Dataset records:
- - -
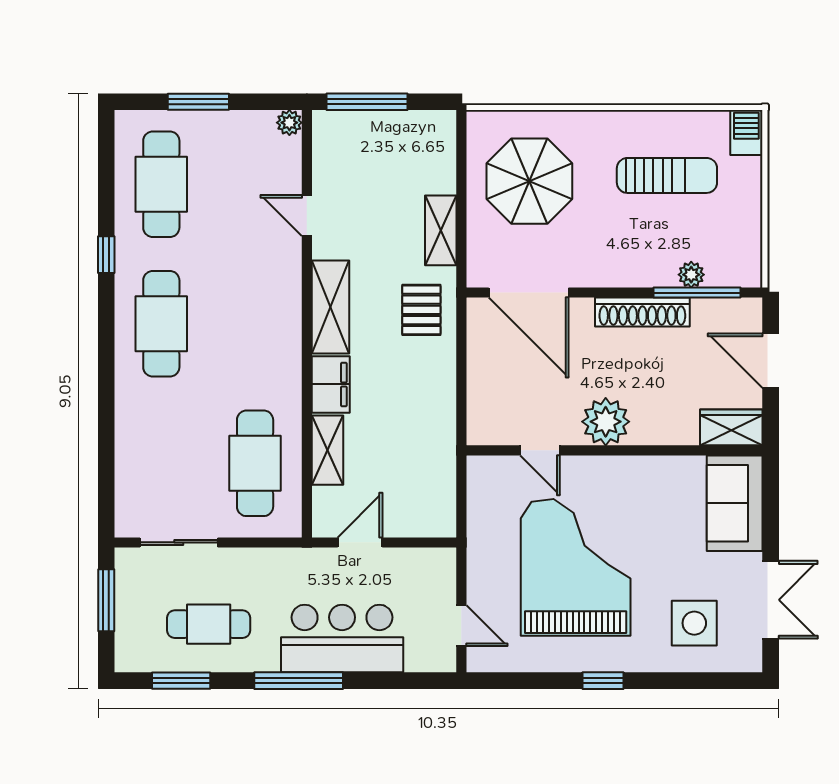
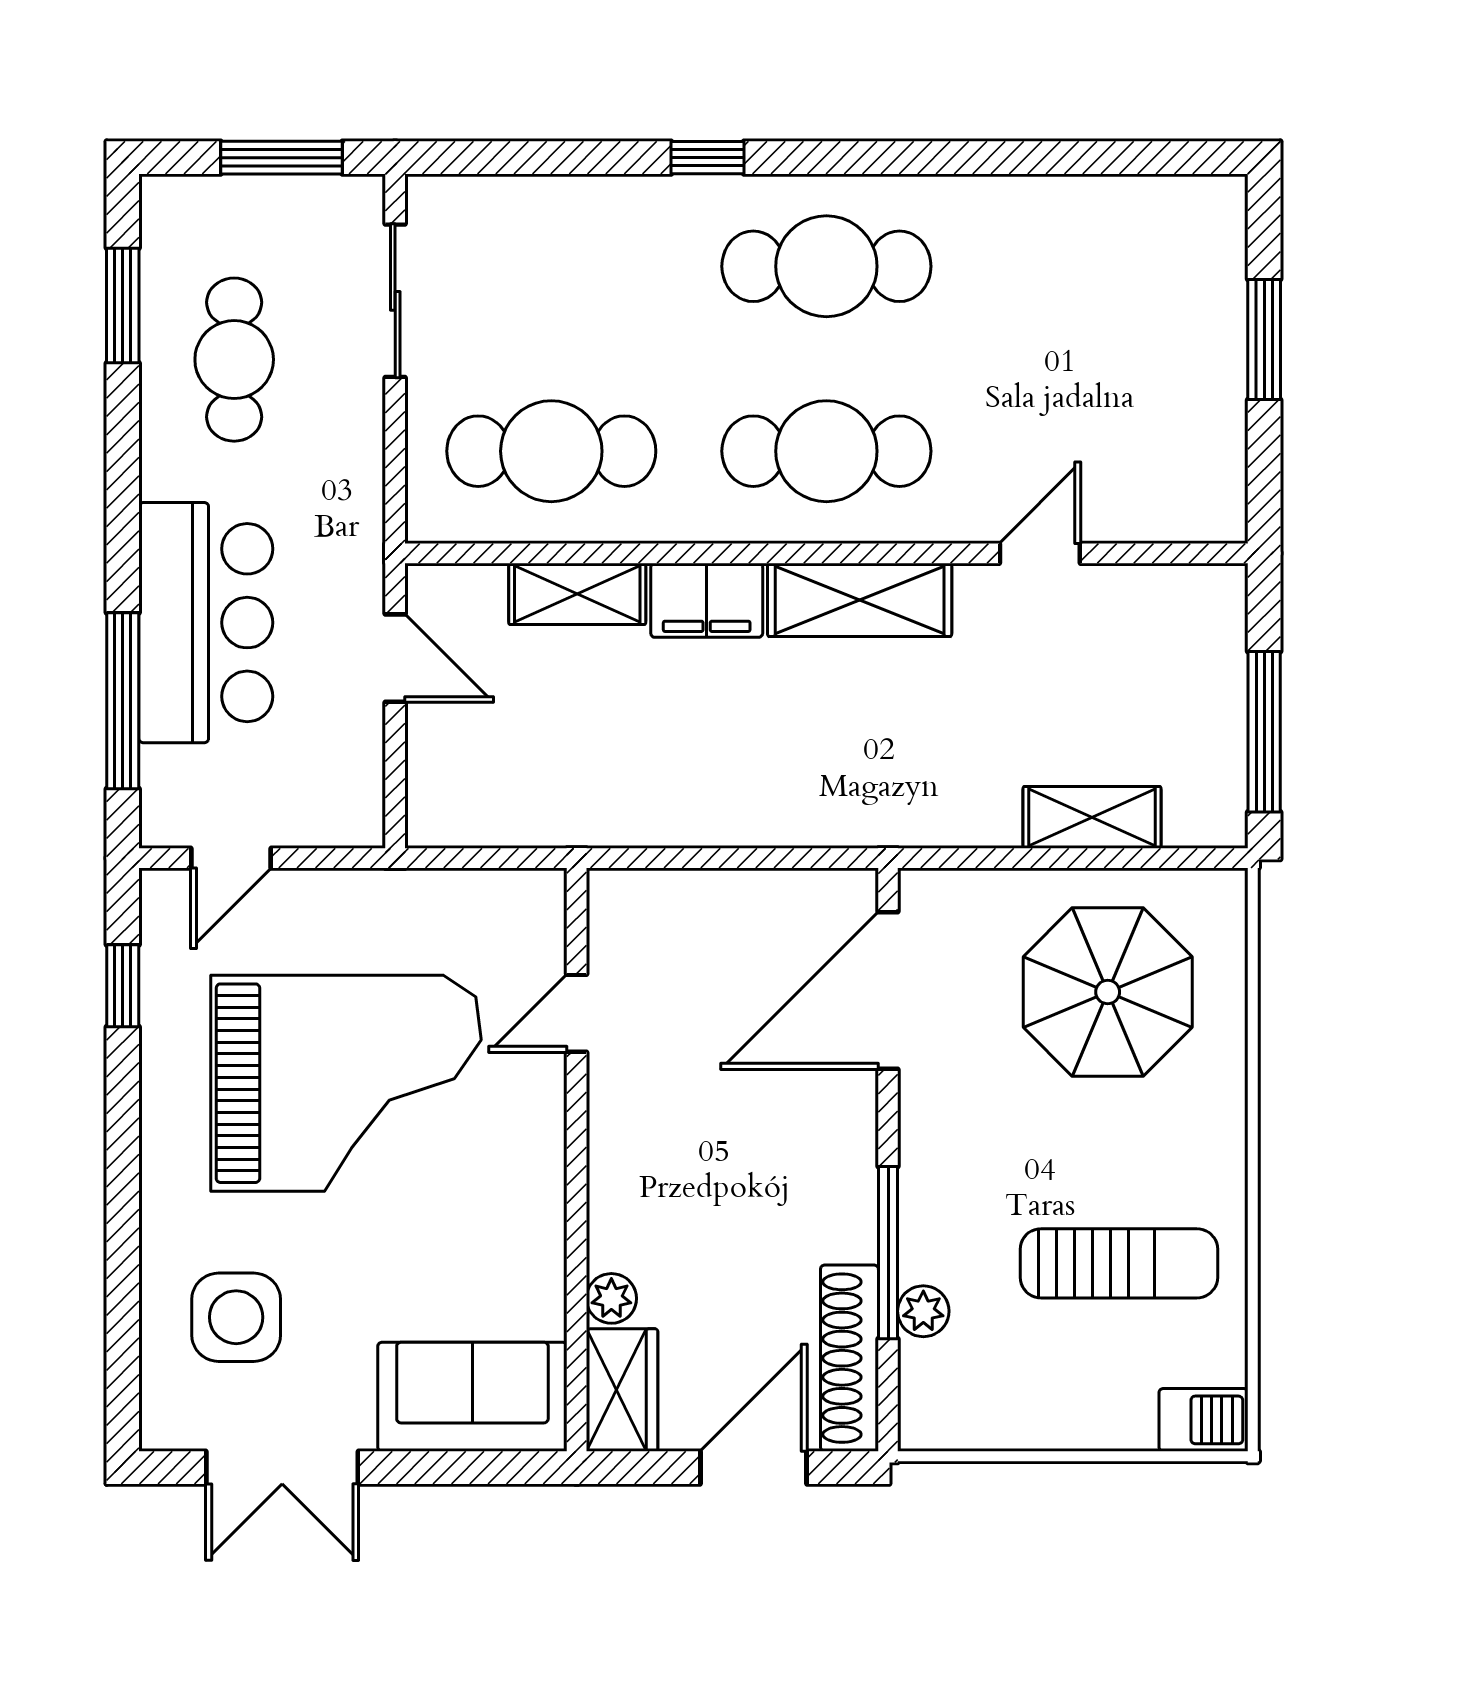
window: (367, 102) -> (1264, 732), moved
plant: (289, 123) -> (1223, 519), removed
sun lounger: (667, 175) -> (1119, 1263), turned -90
cafe table: (161, 184) -> (826, 451), moved
shelving: (441, 230) -> (1092, 817), moved
window: (106, 255) -> (708, 158), moved
window: (697, 293) -> (888, 1253), moved
pallet: (421, 310) -> (854, 779), removed
shoe rack: (642, 312) -> (849, 1358), moved
plant: (606, 422) -> (611, 1298), moved, width x0.53, depth x0.53
window: (299, 681) -> (123, 701), moved
window: (603, 681) -> (123, 986), moved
- - -
With the pictures set aside, repeat every entry above exactly.

_Your solution:_
window: (367, 102) -> (1264, 732), moved
plant: (289, 123) -> (1223, 519), removed
sun lounger: (667, 175) -> (1119, 1263), turned -90
cafe table: (161, 184) -> (826, 451), moved
shelving: (441, 230) -> (1092, 817), moved
window: (106, 255) -> (708, 158), moved
window: (697, 293) -> (888, 1253), moved
pallet: (421, 310) -> (854, 779), removed
shoe rack: (642, 312) -> (849, 1358), moved
plant: (606, 422) -> (611, 1298), moved, width x0.53, depth x0.53
window: (299, 681) -> (123, 701), moved
window: (603, 681) -> (123, 986), moved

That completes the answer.